__RECORDS SUPPLIED__.
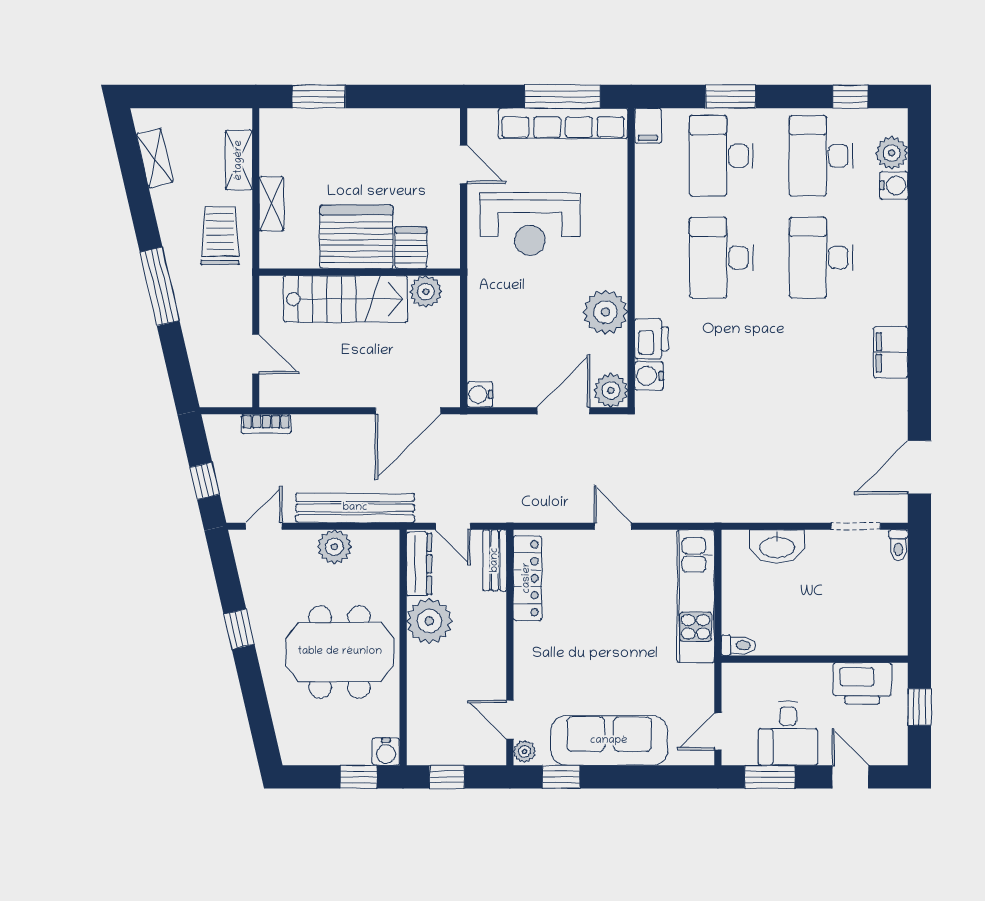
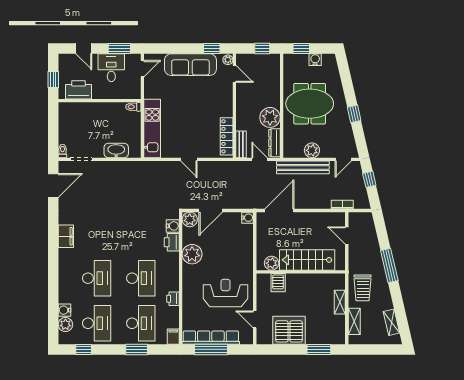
printer: (649, 211) -> (173, 299), added
server rack: (356, 237) -> (289, 330), moved, turned 180
water cooler: (386, 752) -> (315, 60), moved

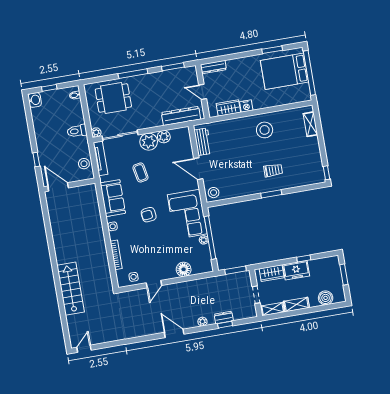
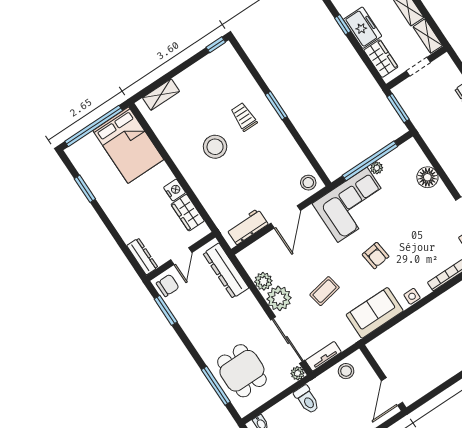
bed: (284, 71) -> (128, 145), moved
window: (133, 74) -> (216, 386), moved
chair: (188, 75) -> (168, 285), added
stool: (265, 130) -> (215, 147), moved
tv unit: (101, 158) -> (323, 356), width x0.71

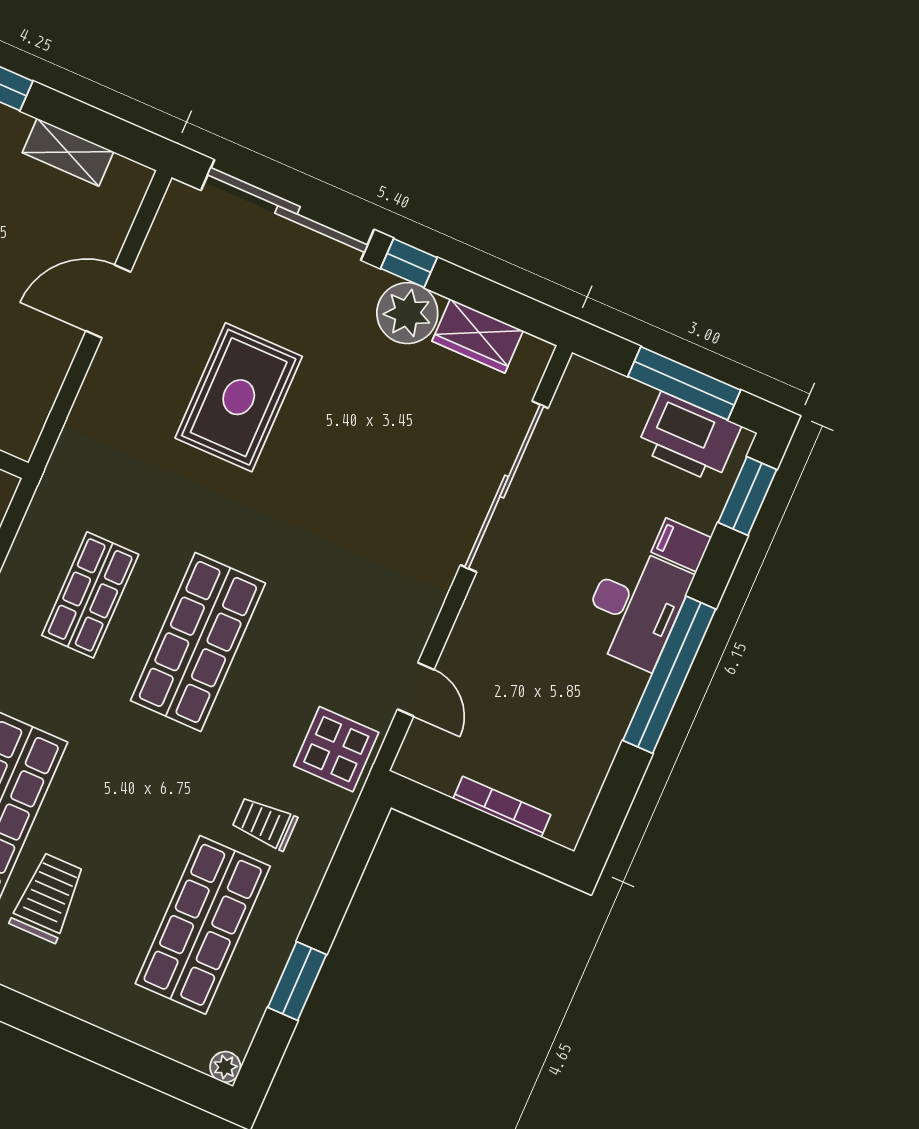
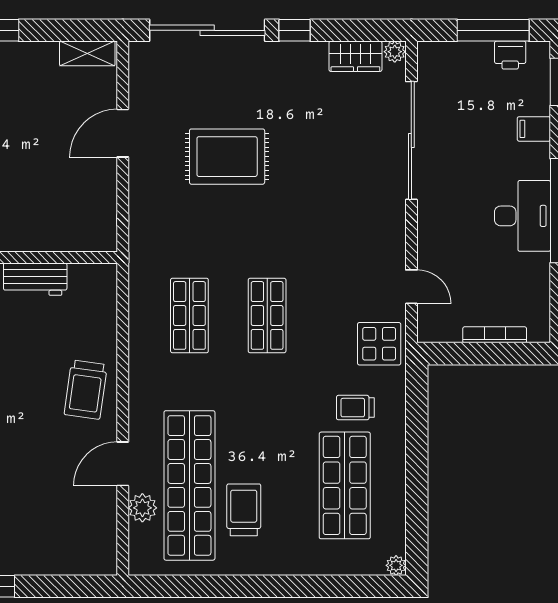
shelving: (68, 152) -> (87, 53), moved
plant: (407, 313) -> (395, 52), moved, width x0.53, depth x0.53
rug: (239, 397) -> (227, 157), turned 90
printer: (689, 437) -> (510, 55), width x0.53, depth x0.68
desk: (635, 607) -> (523, 216), moved
shop shelf: (198, 642) -> (267, 315), width x0.70, depth x0.74
window: (297, 981) -> (417, 494), removed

__TASK DESCRIPTION__.
Output the records exactly as they appear, skipping any pictures.

__EXPECTED ANSWER__.
printer: (649, 211) -> (173, 299), added
server rack: (356, 237) -> (289, 330), moved, turned 180
water cooler: (386, 752) -> (315, 60), moved

bed: (284, 71) -> (128, 145), moved
window: (133, 74) -> (216, 386), moved
chair: (188, 75) -> (168, 285), added
stool: (265, 130) -> (215, 147), moved
tv unit: (101, 158) -> (323, 356), width x0.71

shelving: (68, 152) -> (87, 53), moved
plant: (407, 313) -> (395, 52), moved, width x0.53, depth x0.53
rug: (239, 397) -> (227, 157), turned 90
printer: (689, 437) -> (510, 55), width x0.53, depth x0.68
desk: (635, 607) -> (523, 216), moved
shop shelf: (198, 642) -> (267, 315), width x0.70, depth x0.74
window: (297, 981) -> (417, 494), removed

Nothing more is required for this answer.